DIRECTIONS
Print each entry precisely; exclude the pictures.

RECORD EXTRACTS
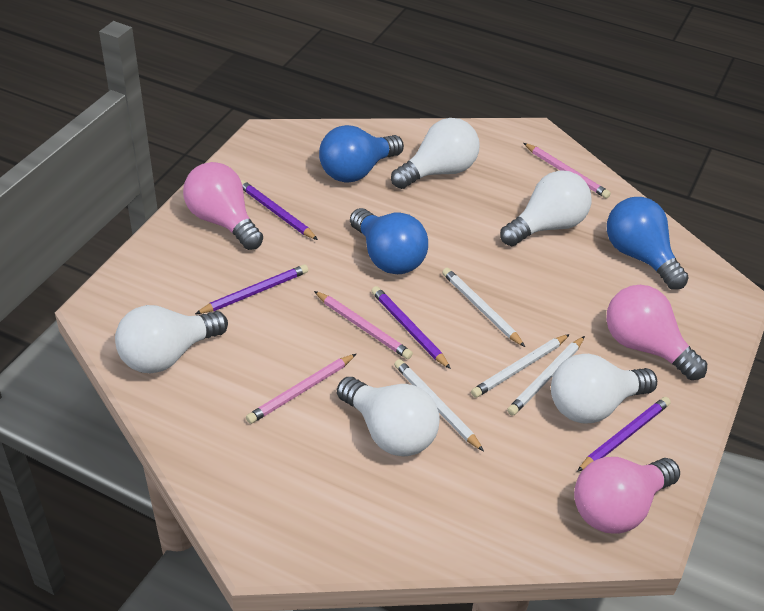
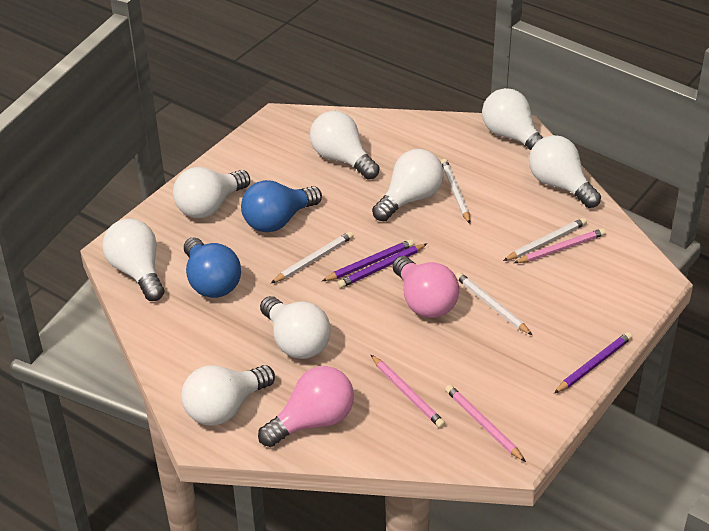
blue light bulb: [319,125,404,182] [350,208,428,274] [607,197,689,290] = 3 -> [184,237,241,298] [241,180,322,232] = 2
pink light bulb: [183,162,263,250] [574,457,680,534] [606,285,707,380] = 3 -> [258,366,354,447] [392,256,459,318] = 2
purple pencil: [195,264,308,314] [241,180,318,240] [371,286,451,369] [577,397,671,472] = 4 -> [322,239,414,281] [338,243,427,288] [554,332,632,393] = 3
white light bulb: [115,305,228,374] [337,377,440,456] [391,118,480,189] [500,170,592,246] [551,354,657,424] = 5 -> [102,219,164,301] [173,167,250,218] [181,365,275,426] [260,296,331,359] [310,111,380,180] [372,149,444,221] [482,88,543,150] [529,135,601,208] = 8

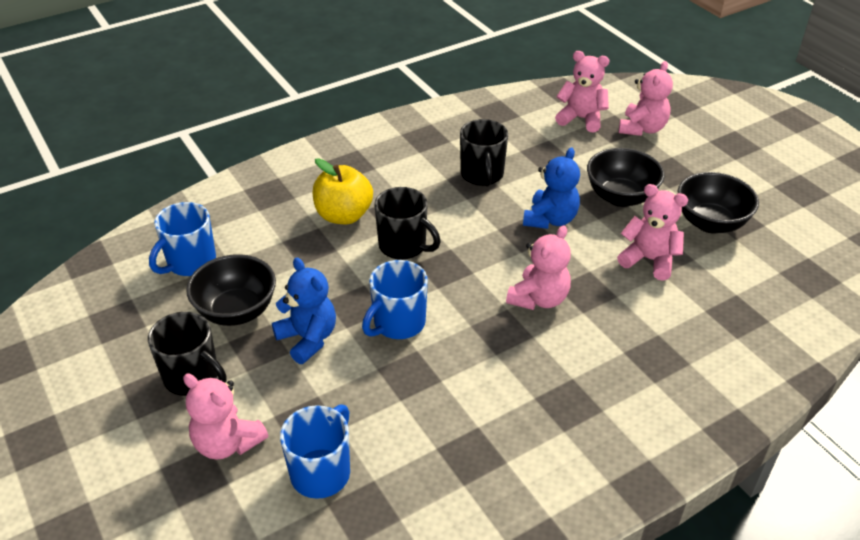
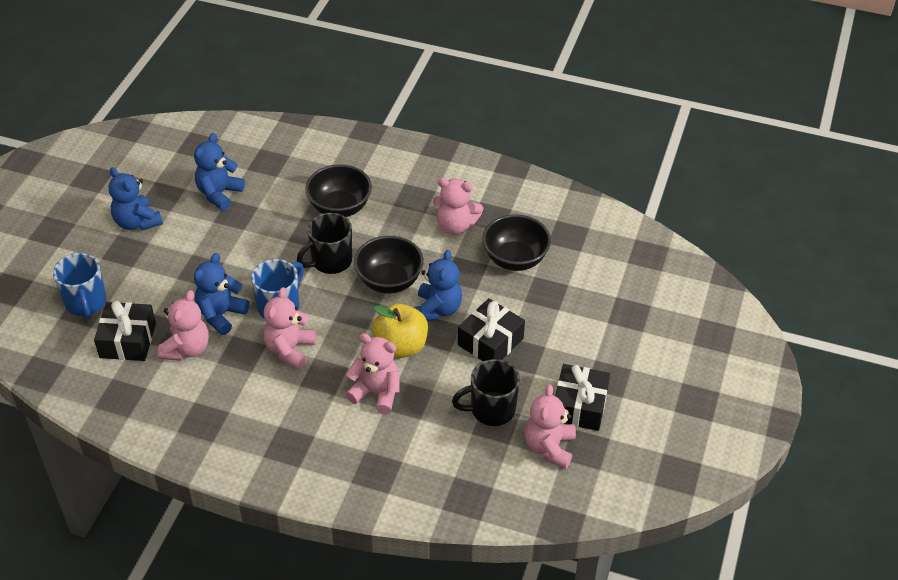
black gift: none = 0 -> [94,301,156,361] [458,298,525,361] [555,364,610,431] = 3
black mug: [148,312,227,396] [374,187,441,260] [460,119,508,187] = 3 -> [297,213,352,274] [452,359,520,426] = 2
blue mug: [149,202,216,276] [280,404,350,499] [362,260,428,339] = 3 -> [53,253,106,319] [251,259,304,319] = 2
blue teddy bear: [272,257,336,364] [523,147,580,229] = 2 -> [109,167,163,230] [194,133,245,210] [194,253,250,335] [414,250,462,321] = 4

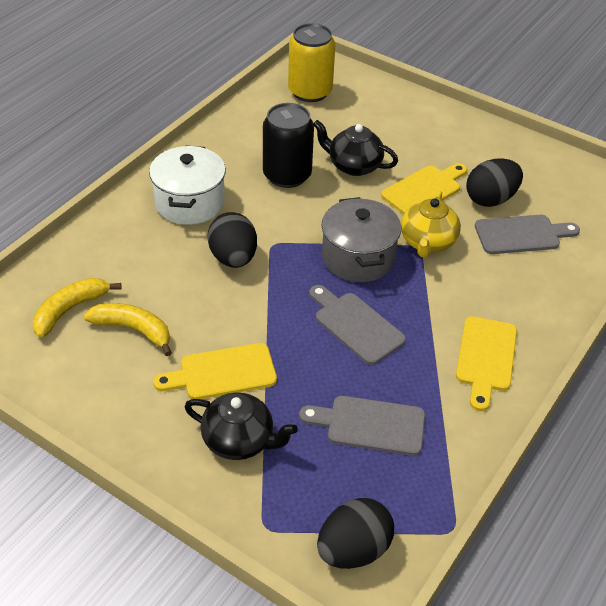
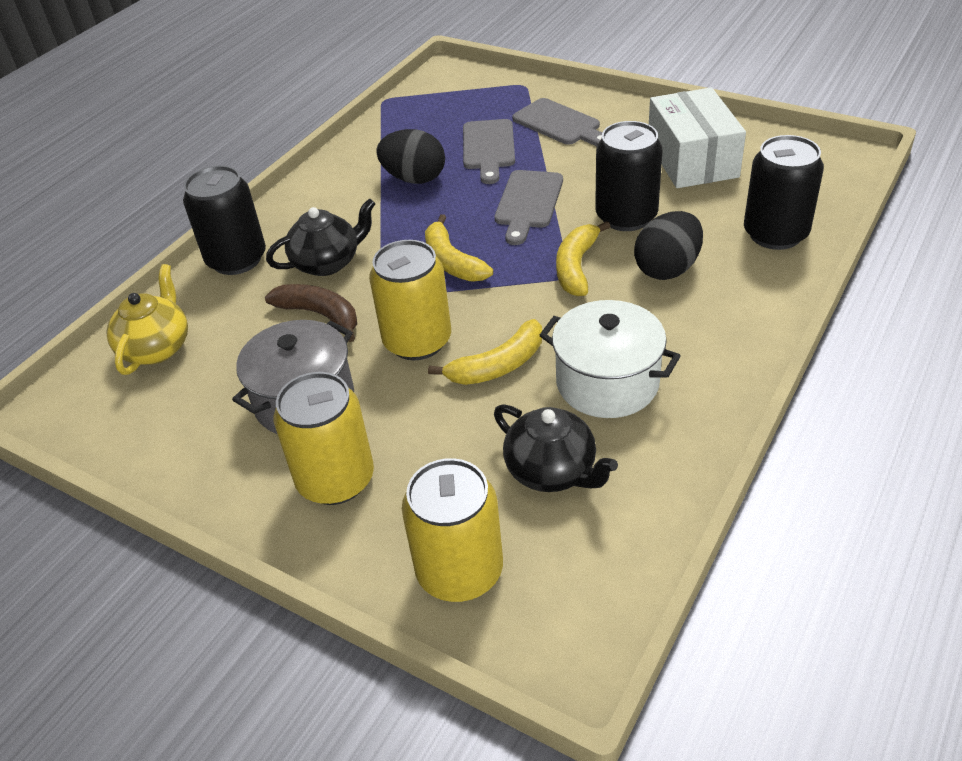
black can: [263,103,314,188] = 1 -> [183,166,266,275] [595,121,663,231] [744,135,824,250] = 3
black egg: [208,212,257,268] [317,498,394,569] [466,158,523,207] = 3 -> [376,129,445,184] [634,211,703,280] = 2
brown banana: none = 0 -> [265,284,357,342] = 1
white box: none = 0 -> [649,87,746,188] = 1
yellow banana: [33,278,122,338] [84,303,172,356] = 2 -> [425,214,493,281] [428,319,542,385] [556,221,611,296] = 3
yellow can: [288,23,336,102] = 1 -> [274,372,374,505] [369,240,451,360] [402,458,503,602] = 3
yellow cutting board: [153,343,277,399] [381,163,467,214] [456,316,517,411] = 3 -> none = 0

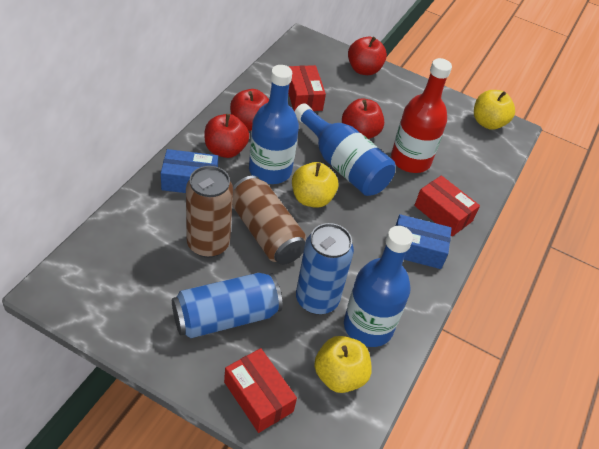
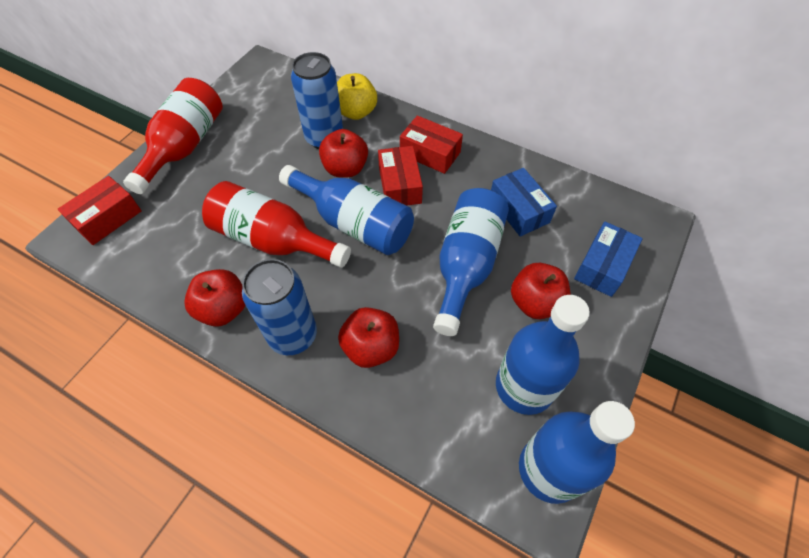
blue bottle: [249,65,299,184] [295,103,395,196] [344,226,413,347] = 3 -> [279,165,414,255] [433,188,509,336] [496,295,590,415] [519,401,635,504] = 4
brown can: [186,166,233,258] [232,176,306,265] = 2 -> none = 0
red bottle: [391,58,452,173] = 1 -> [123,78,223,194] [202,181,351,268] = 2
yellow apple: [292,162,338,208] [314,336,372,393] [474,90,515,130] = 3 -> [337,73,377,120] = 1

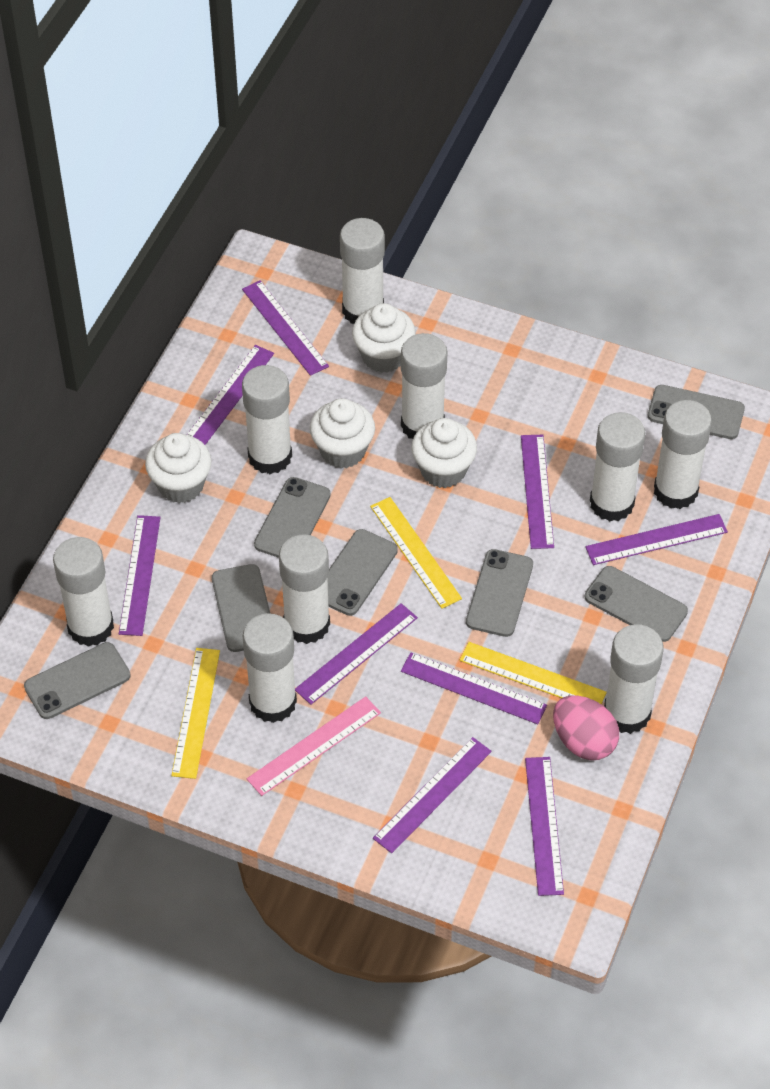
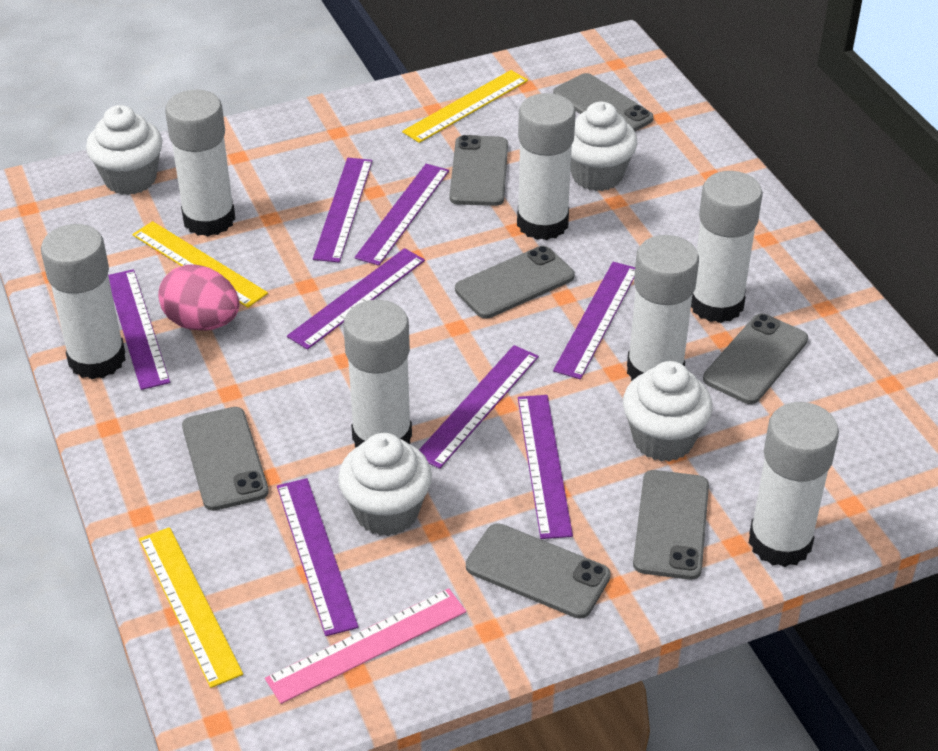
purple ruler: [119,515,161,636] [187,345,274,445] [242,280,329,376] [295,603,418,705] [373,737,492,853] [401,653,547,724] [521,435,554,549] [525,757,564,896] [585,514,728,565] = 9 -> [108,269,170,390] [277,478,359,636] [287,248,425,350] [313,158,373,263] [355,164,449,266] [419,345,539,469] [518,395,573,539] [553,262,635,379] = 8
white glue stick: [53,537,114,647] [242,365,292,474] [243,613,297,723] [279,534,330,644] [340,218,385,324] [401,333,448,439] [590,412,646,521] [604,624,664,734] [654,400,712,509] = 9 -> [41,224,126,379] [165,90,235,236] [343,300,412,448] [517,93,576,240] [627,235,699,381] [691,171,763,323] [749,402,839,567] = 7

ANSWER FOR THE TASK
blue light bulb: [319,125,404,182] [350,208,428,274] [607,197,689,290] = 3 -> [184,237,241,298] [241,180,322,232] = 2
pink light bulb: [183,162,263,250] [574,457,680,534] [606,285,707,380] = 3 -> [258,366,354,447] [392,256,459,318] = 2
purple pencil: [195,264,308,314] [241,180,318,240] [371,286,451,369] [577,397,671,472] = 4 -> [322,239,414,281] [338,243,427,288] [554,332,632,393] = 3
white light bulb: [115,305,228,374] [337,377,440,456] [391,118,480,189] [500,170,592,246] [551,354,657,424] = 5 -> [102,219,164,301] [173,167,250,218] [181,365,275,426] [260,296,331,359] [310,111,380,180] [372,149,444,221] [482,88,543,150] [529,135,601,208] = 8

black gift: none = 0 -> [94,301,156,361] [458,298,525,361] [555,364,610,431] = 3
black mug: [148,312,227,396] [374,187,441,260] [460,119,508,187] = 3 -> [297,213,352,274] [452,359,520,426] = 2
blue mug: [149,202,216,276] [280,404,350,499] [362,260,428,339] = 3 -> [53,253,106,319] [251,259,304,319] = 2
blue teddy bear: [272,257,336,364] [523,147,580,229] = 2 -> [109,167,163,230] [194,133,245,210] [194,253,250,335] [414,250,462,321] = 4

black can: [263,103,314,188] = 1 -> [183,166,266,275] [595,121,663,231] [744,135,824,250] = 3
black egg: [208,212,257,268] [317,498,394,569] [466,158,523,207] = 3 -> [376,129,445,184] [634,211,703,280] = 2
brown banana: none = 0 -> [265,284,357,342] = 1
white box: none = 0 -> [649,87,746,188] = 1
yellow banana: [33,278,122,338] [84,303,172,356] = 2 -> [425,214,493,281] [428,319,542,385] [556,221,611,296] = 3
yellow can: [288,23,336,102] = 1 -> [274,372,374,505] [369,240,451,360] [402,458,503,602] = 3
yellow cutting board: [153,343,277,399] [381,163,467,214] [456,316,517,411] = 3 -> none = 0

blue bottle: [249,65,299,184] [295,103,395,196] [344,226,413,347] = 3 -> [279,165,414,255] [433,188,509,336] [496,295,590,415] [519,401,635,504] = 4
brown can: [186,166,233,258] [232,176,306,265] = 2 -> none = 0
red bottle: [391,58,452,173] = 1 -> [123,78,223,194] [202,181,351,268] = 2
yellow apple: [292,162,338,208] [314,336,372,393] [474,90,515,130] = 3 -> [337,73,377,120] = 1

purple ruler: [119,515,161,636] [187,345,274,445] [242,280,329,376] [295,603,418,705] [373,737,492,853] [401,653,547,724] [521,435,554,549] [525,757,564,896] [585,514,728,565] = 9 -> [108,269,170,390] [277,478,359,636] [287,248,425,350] [313,158,373,263] [355,164,449,266] [419,345,539,469] [518,395,573,539] [553,262,635,379] = 8
white glue stick: [53,537,114,647] [242,365,292,474] [243,613,297,723] [279,534,330,644] [340,218,385,324] [401,333,448,439] [590,412,646,521] [604,624,664,734] [654,400,712,509] = 9 -> [41,224,126,379] [165,90,235,236] [343,300,412,448] [517,93,576,240] [627,235,699,381] [691,171,763,323] [749,402,839,567] = 7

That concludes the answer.